Look through the data below for the line with "C3: none -> 470nF (GND, IC4/P1.4)", and transcribe it exactly together with each line after it up to and including the line with "L1: 22uH (GND, IC4/P1.4) -> none". Give nothing else.

* [Records for this exercise]
**********

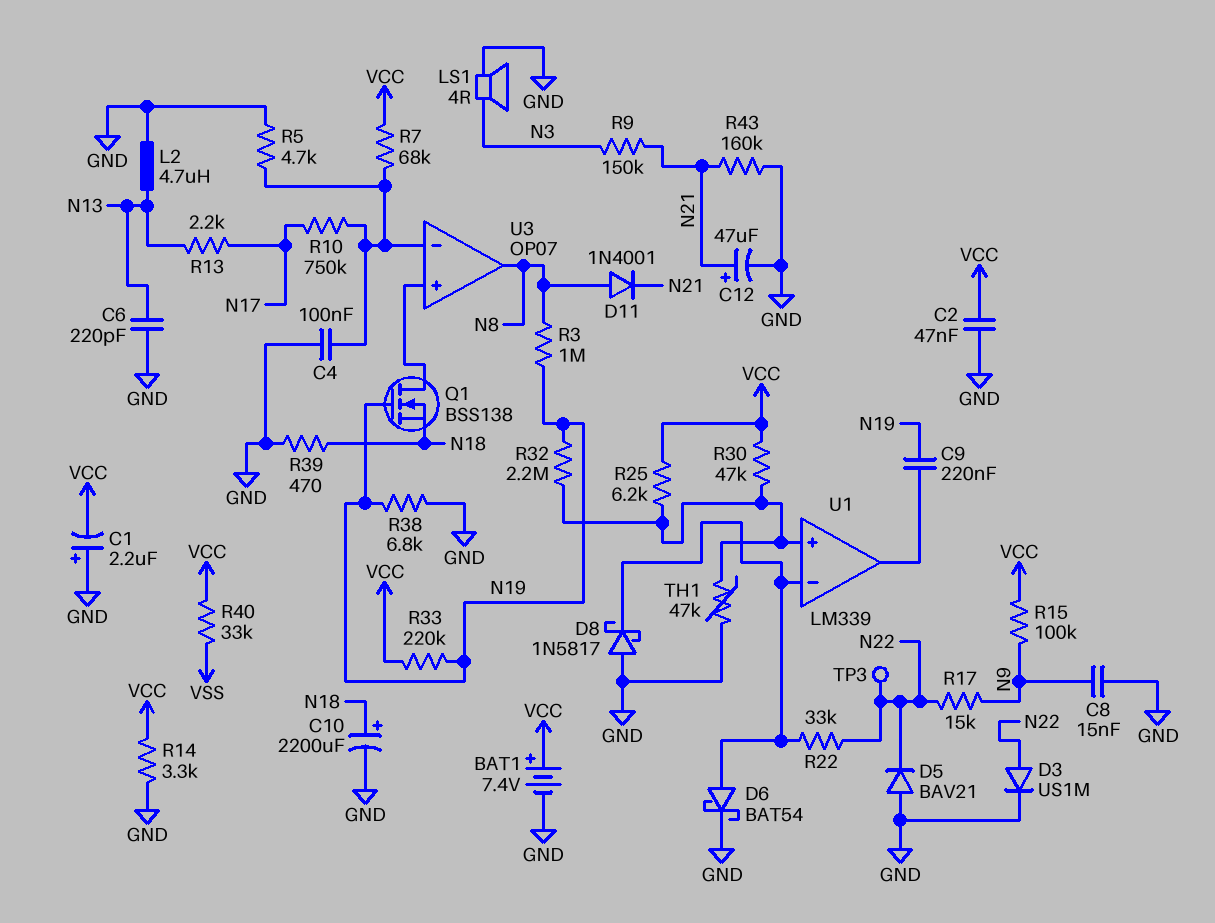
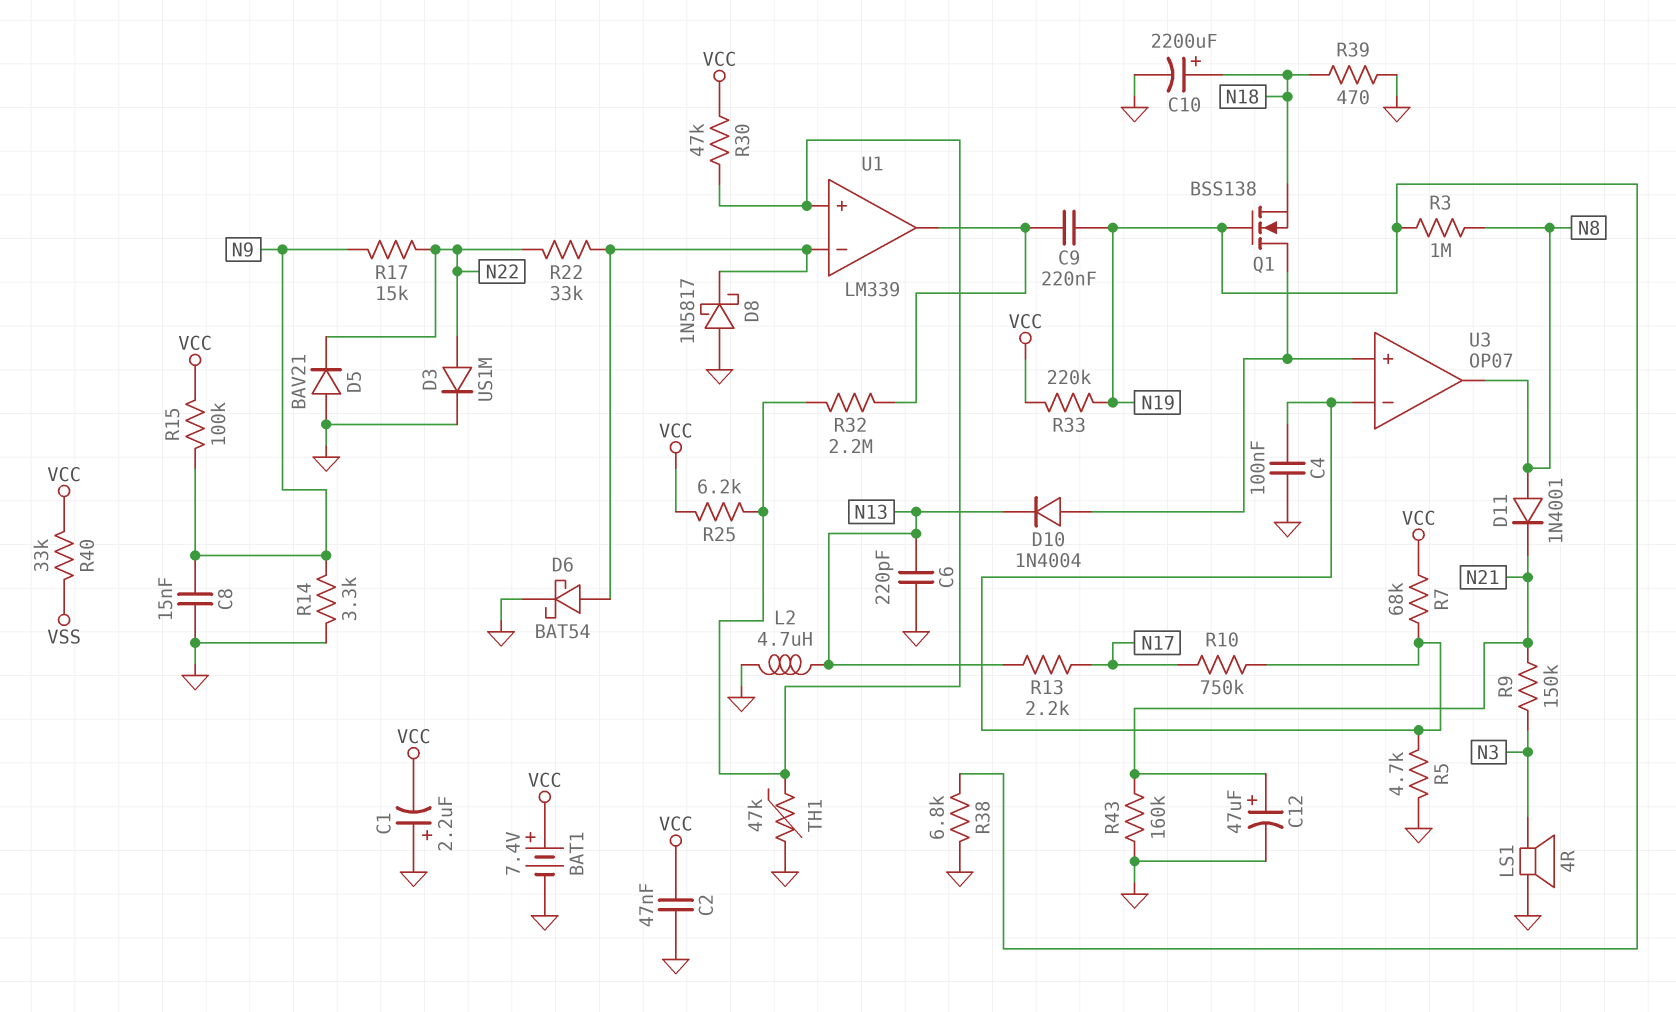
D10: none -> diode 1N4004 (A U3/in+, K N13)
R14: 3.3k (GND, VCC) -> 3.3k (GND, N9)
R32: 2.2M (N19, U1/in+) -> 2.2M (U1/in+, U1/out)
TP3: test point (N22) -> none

**********

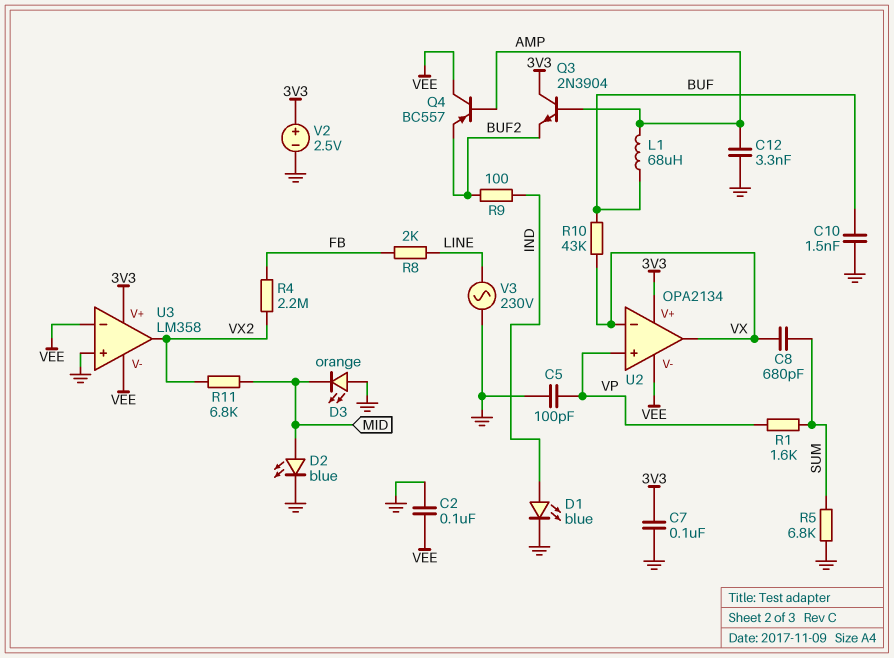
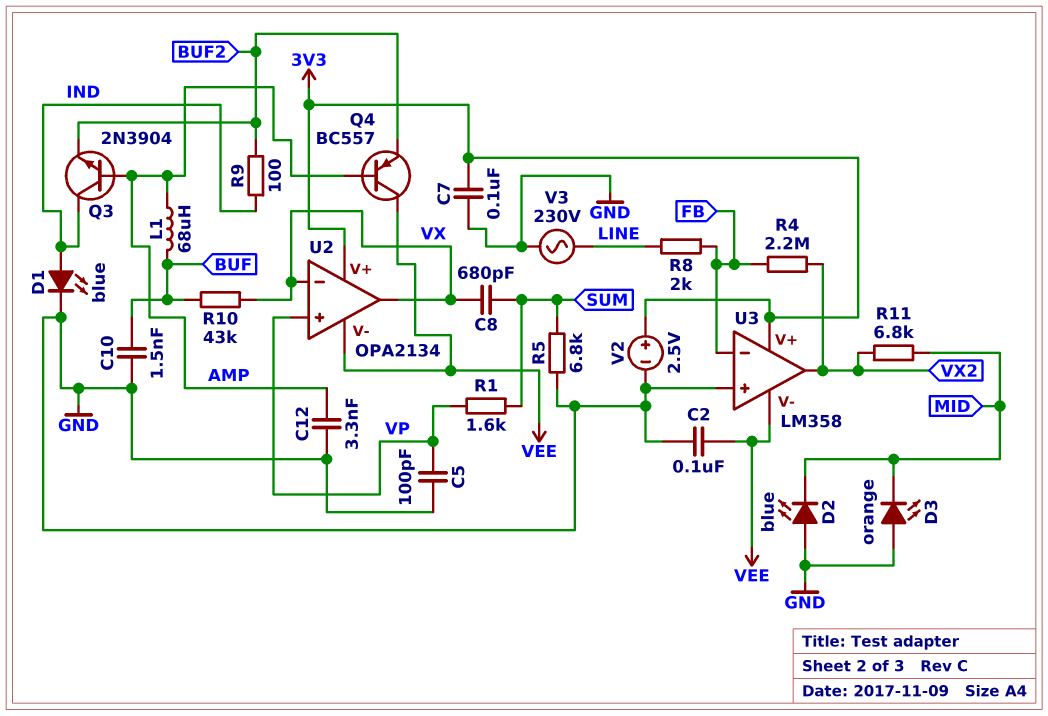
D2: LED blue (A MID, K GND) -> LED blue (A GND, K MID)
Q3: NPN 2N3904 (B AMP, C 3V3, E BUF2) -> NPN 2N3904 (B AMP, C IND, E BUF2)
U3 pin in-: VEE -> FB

**********

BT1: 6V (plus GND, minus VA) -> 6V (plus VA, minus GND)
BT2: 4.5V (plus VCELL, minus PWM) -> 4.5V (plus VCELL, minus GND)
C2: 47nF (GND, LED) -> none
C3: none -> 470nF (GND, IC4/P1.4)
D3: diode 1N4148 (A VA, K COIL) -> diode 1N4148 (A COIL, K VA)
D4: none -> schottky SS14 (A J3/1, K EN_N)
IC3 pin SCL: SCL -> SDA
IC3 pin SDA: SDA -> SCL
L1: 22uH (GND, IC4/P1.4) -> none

**********

* [Answer to this exercise]
C3: none -> 470nF (GND, IC4/P1.4)
D3: diode 1N4148 (A VA, K COIL) -> diode 1N4148 (A COIL, K VA)
D4: none -> schottky SS14 (A J3/1, K EN_N)
IC3 pin SCL: SCL -> SDA
IC3 pin SDA: SDA -> SCL
L1: 22uH (GND, IC4/P1.4) -> none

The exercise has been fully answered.